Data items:
▬▬▬▬▬▬

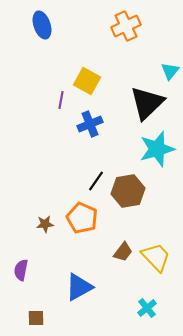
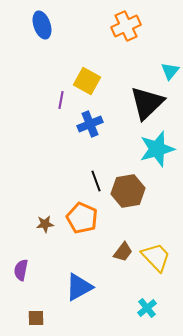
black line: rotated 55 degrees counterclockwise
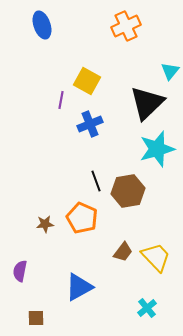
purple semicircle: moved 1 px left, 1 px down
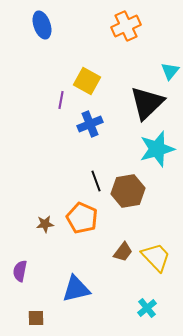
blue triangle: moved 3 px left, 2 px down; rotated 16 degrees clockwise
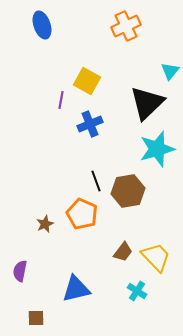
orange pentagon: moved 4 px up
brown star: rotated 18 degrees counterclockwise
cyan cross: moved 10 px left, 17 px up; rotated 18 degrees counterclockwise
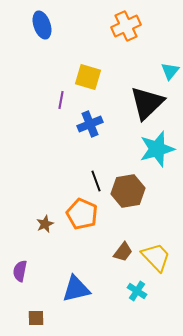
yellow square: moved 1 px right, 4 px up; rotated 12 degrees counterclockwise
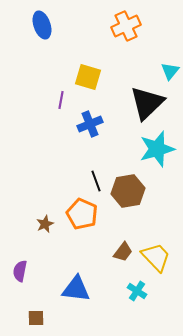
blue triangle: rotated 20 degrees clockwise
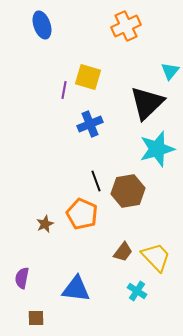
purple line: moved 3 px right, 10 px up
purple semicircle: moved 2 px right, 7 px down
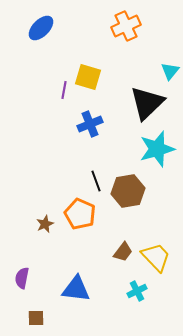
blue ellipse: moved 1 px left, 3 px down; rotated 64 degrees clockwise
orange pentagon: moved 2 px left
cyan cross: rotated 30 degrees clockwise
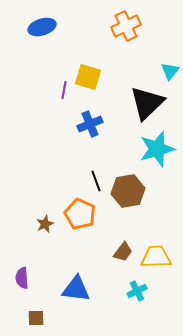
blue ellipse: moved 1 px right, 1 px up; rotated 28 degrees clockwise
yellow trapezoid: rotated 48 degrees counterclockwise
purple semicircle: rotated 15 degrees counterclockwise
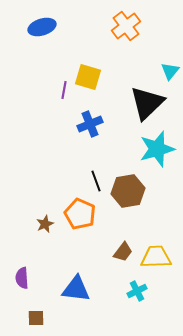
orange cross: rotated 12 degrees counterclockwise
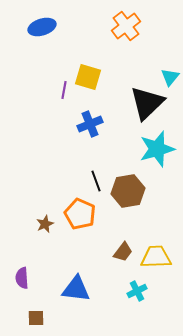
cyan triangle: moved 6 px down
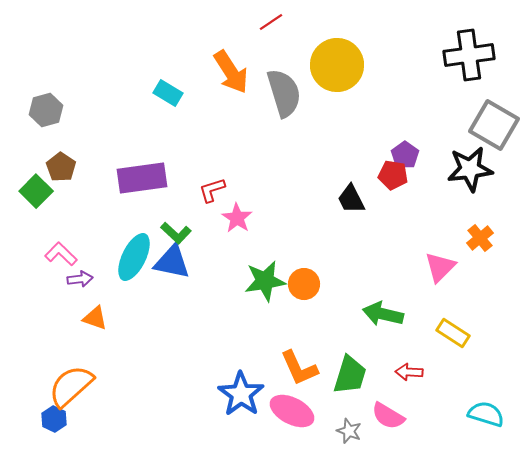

▬▬▬▬▬▬

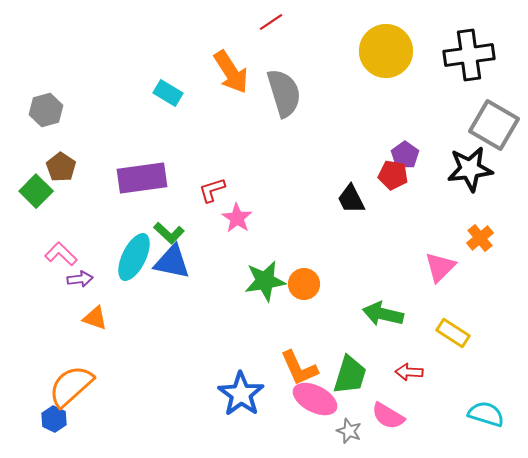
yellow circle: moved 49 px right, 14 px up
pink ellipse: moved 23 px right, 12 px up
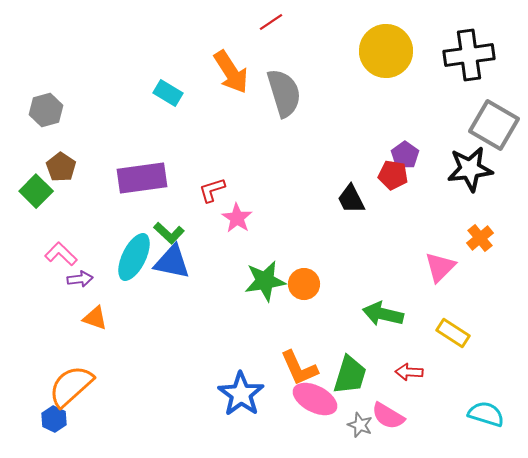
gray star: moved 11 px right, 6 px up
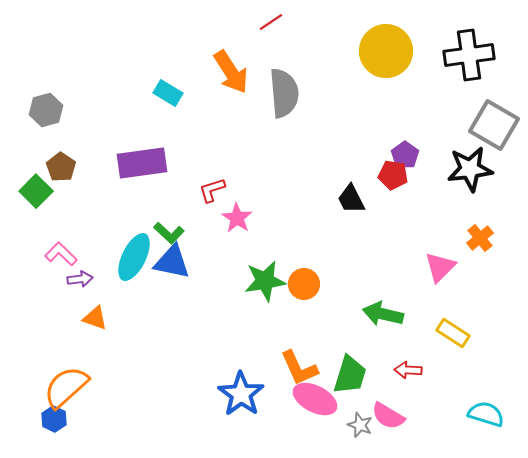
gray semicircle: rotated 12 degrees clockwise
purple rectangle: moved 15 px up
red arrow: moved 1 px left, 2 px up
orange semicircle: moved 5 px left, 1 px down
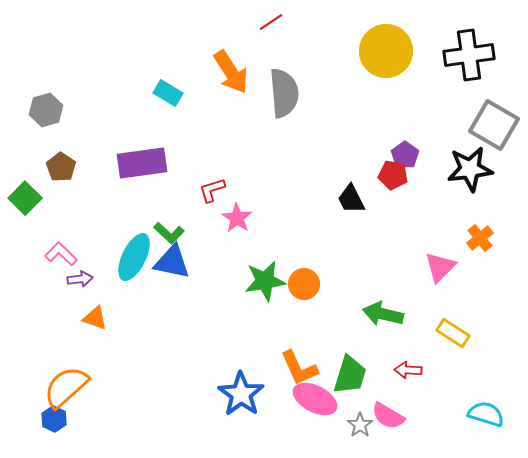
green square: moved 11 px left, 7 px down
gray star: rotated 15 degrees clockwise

▬▬▬▬▬▬

REQUIRED WORK |
Write out again the items from the line with "purple line: moved 3 px right, 10 px up" to the line with "orange cross: rotated", both lines included. Leave out the pictures.

TASK SOLUTION |
purple line: moved 3 px right, 10 px up
purple semicircle: moved 2 px right, 7 px down
blue ellipse: moved 1 px left, 3 px down; rotated 64 degrees clockwise
orange pentagon: moved 2 px left
cyan cross: rotated 30 degrees clockwise
blue ellipse: moved 1 px right, 1 px up; rotated 28 degrees clockwise
yellow trapezoid: rotated 48 degrees counterclockwise
purple semicircle: rotated 15 degrees counterclockwise
orange cross: rotated 12 degrees counterclockwise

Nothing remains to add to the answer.